Image-based object counting data:
::::::::::

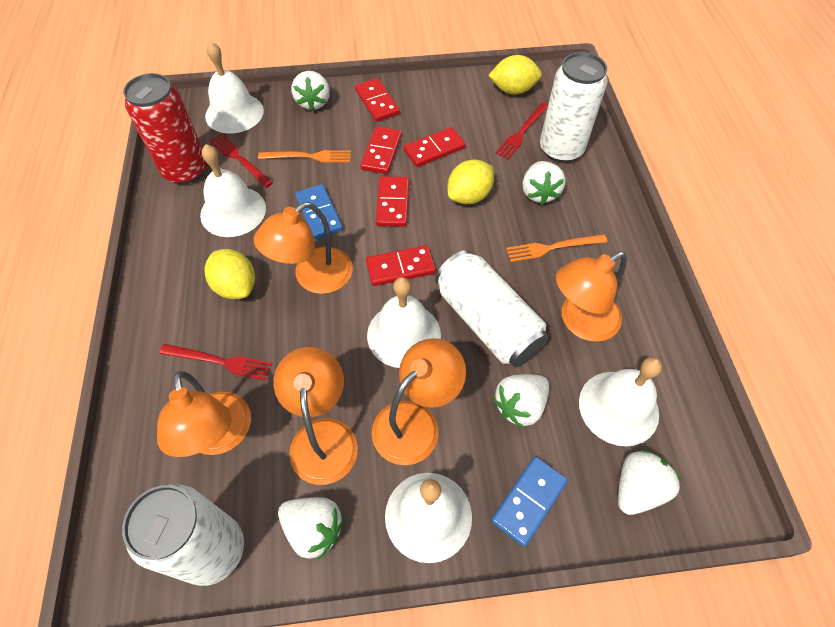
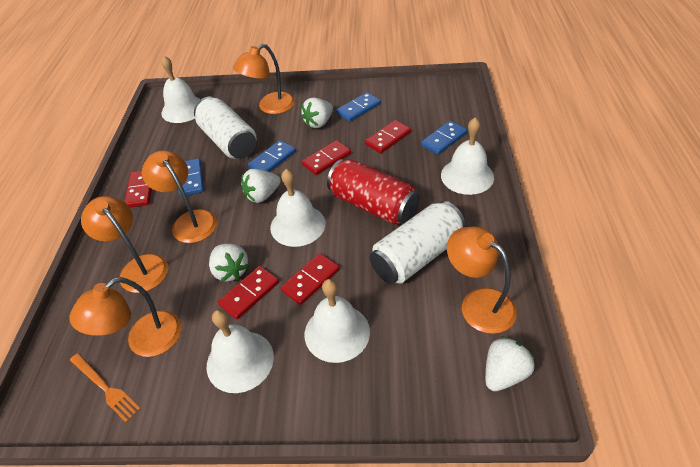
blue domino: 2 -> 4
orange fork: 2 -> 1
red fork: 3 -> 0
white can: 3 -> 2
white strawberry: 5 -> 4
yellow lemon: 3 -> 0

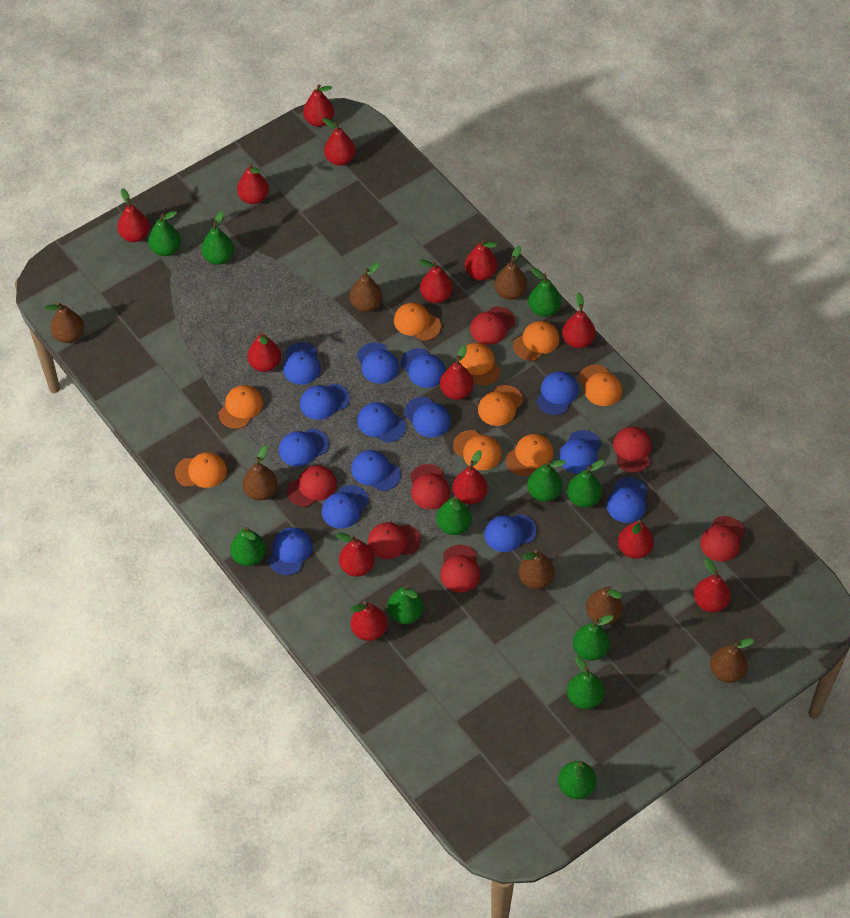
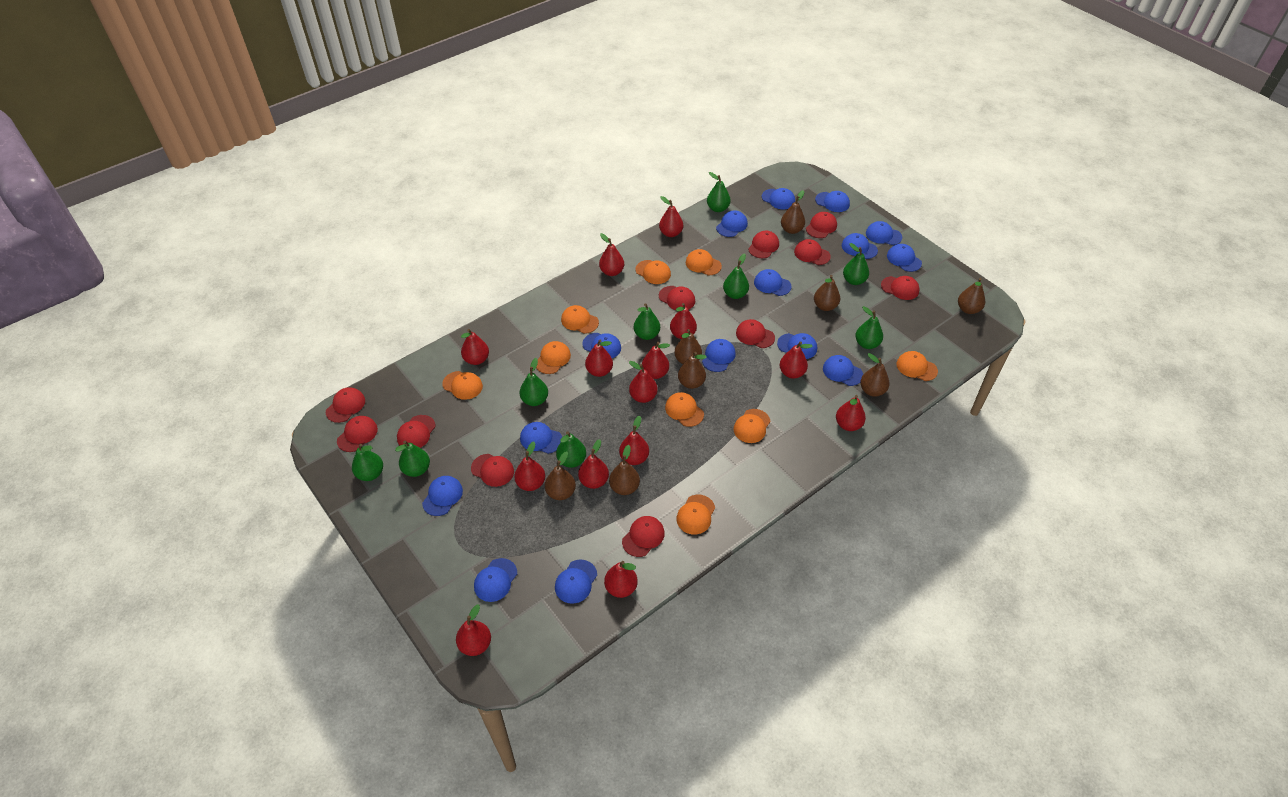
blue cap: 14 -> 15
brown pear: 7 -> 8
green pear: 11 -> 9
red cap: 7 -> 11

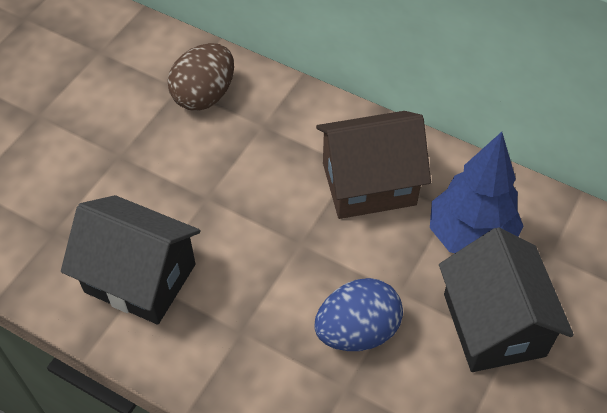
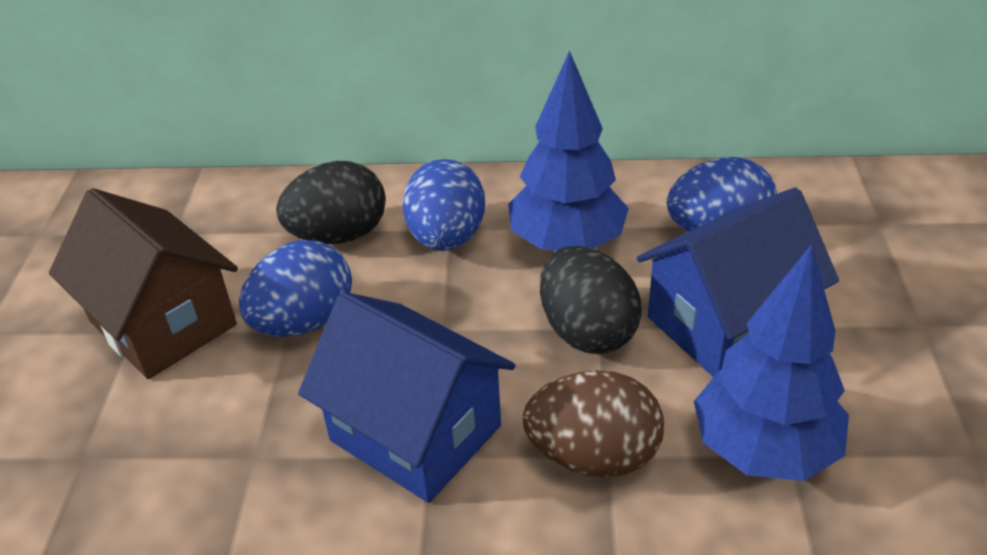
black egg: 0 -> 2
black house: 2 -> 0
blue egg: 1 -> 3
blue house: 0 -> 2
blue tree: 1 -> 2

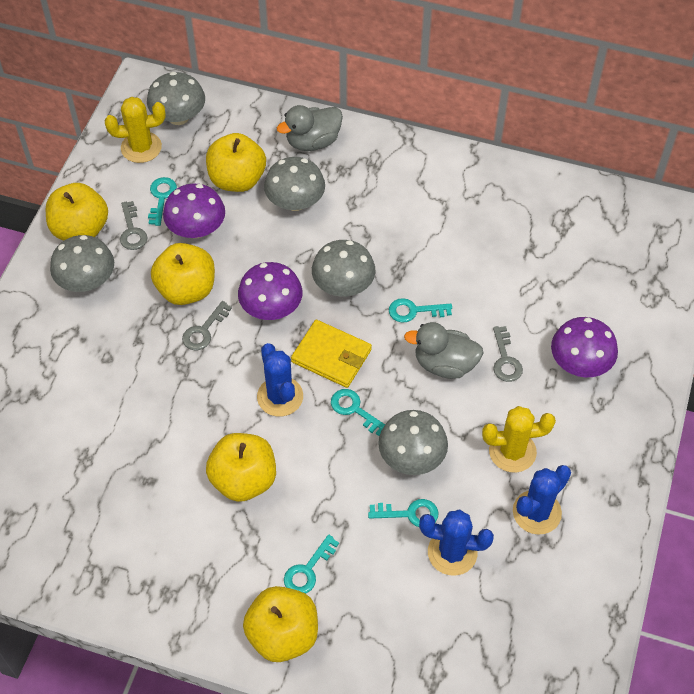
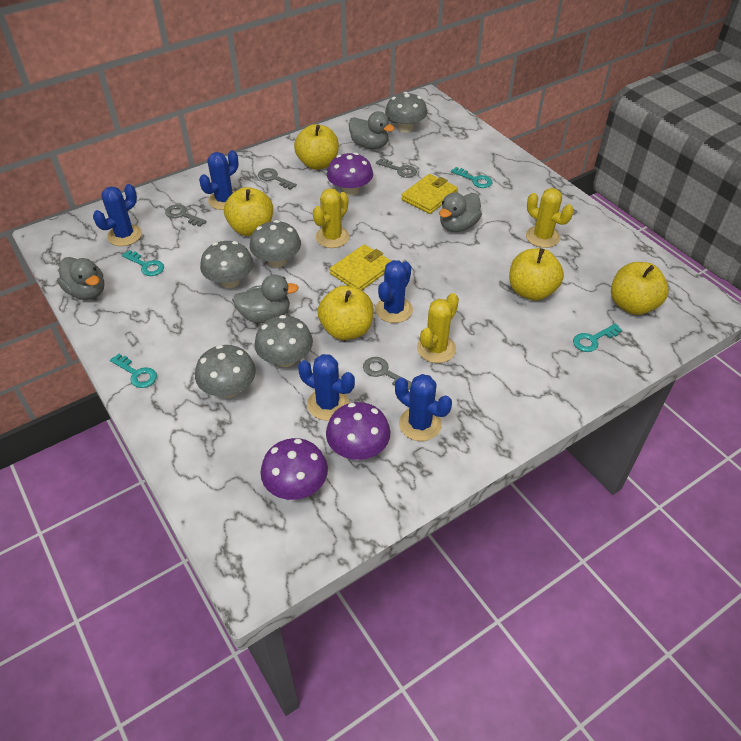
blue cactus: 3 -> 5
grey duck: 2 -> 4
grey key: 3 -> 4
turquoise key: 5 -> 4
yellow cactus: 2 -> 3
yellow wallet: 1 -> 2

::::::::::

- What to do
Your task is to repeat the entries above exactly, omitting the pictures.

- Response
blue domino: 2 -> 4
orange fork: 2 -> 1
red fork: 3 -> 0
white can: 3 -> 2
white strawberry: 5 -> 4
yellow lemon: 3 -> 0

blue cap: 14 -> 15
brown pear: 7 -> 8
green pear: 11 -> 9
red cap: 7 -> 11

black egg: 0 -> 2
black house: 2 -> 0
blue egg: 1 -> 3
blue house: 0 -> 2
blue tree: 1 -> 2

blue cactus: 3 -> 5
grey duck: 2 -> 4
grey key: 3 -> 4
turquoise key: 5 -> 4
yellow cactus: 2 -> 3
yellow wallet: 1 -> 2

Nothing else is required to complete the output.